(Object tracking data)

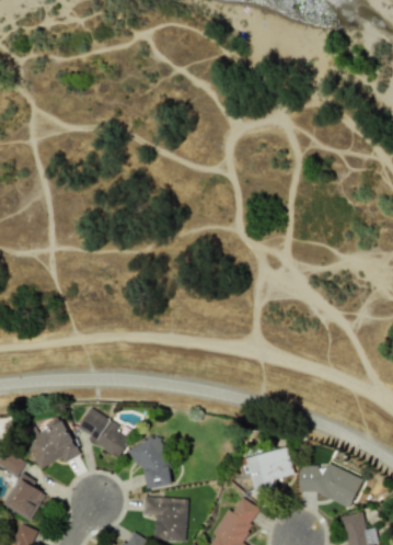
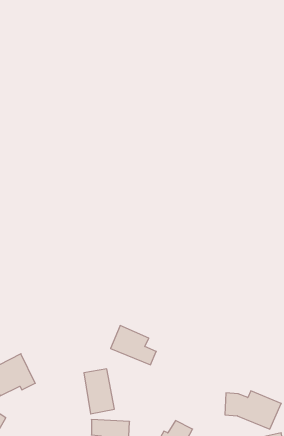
building: [77,409,129,454] -> [111,326,156,365]
building: [246,446,294,495] -> none

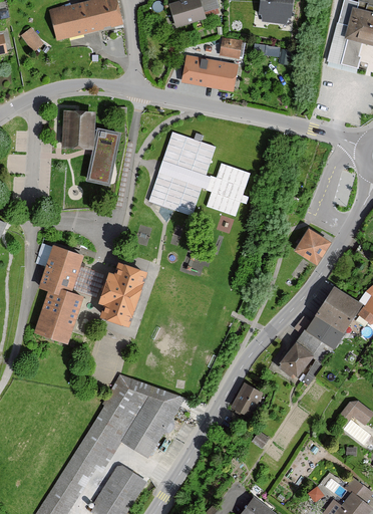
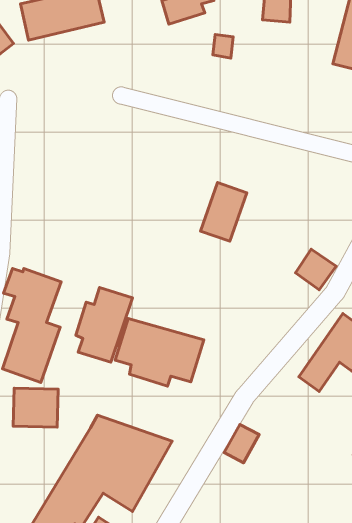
building: [179,56,240,90] -> none
building: [61,110,126,188] -> none
building: [153,139,218,217] -> none
building: none -> [115,318,204,386]
building: [275,338,317,381] -> none
building: none -> [13,388,58,427]

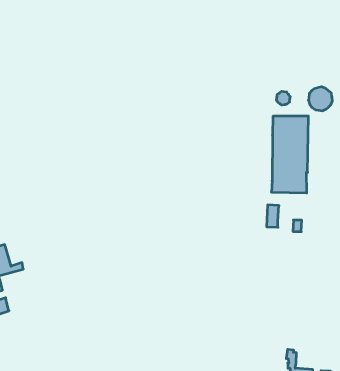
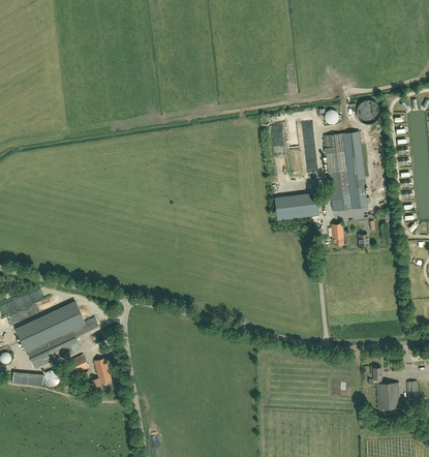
building: none -> [271,191,320,220]
building: none -> [91,357,112,390]

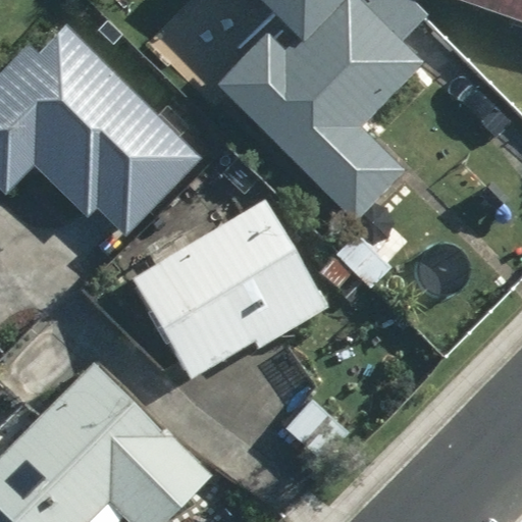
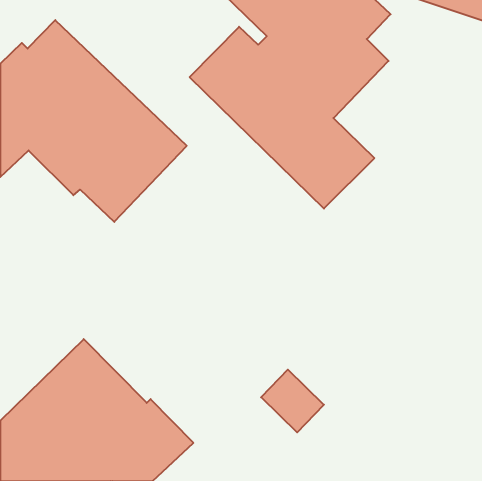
building: [126,200,325,386] -> none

• DIRECTIONS: Restate, word for word and without pictures, the lines from the line containing "building: [179,56,240,90] -> none" to the last line of the records above.

• EXERCISE RESULT:
building: [179,56,240,90] -> none
building: [61,110,126,188] -> none
building: [153,139,218,217] -> none
building: none -> [115,318,204,386]
building: [275,338,317,381] -> none
building: none -> [13,388,58,427]

building: none -> [271,191,320,220]
building: none -> [91,357,112,390]

building: [126,200,325,386] -> none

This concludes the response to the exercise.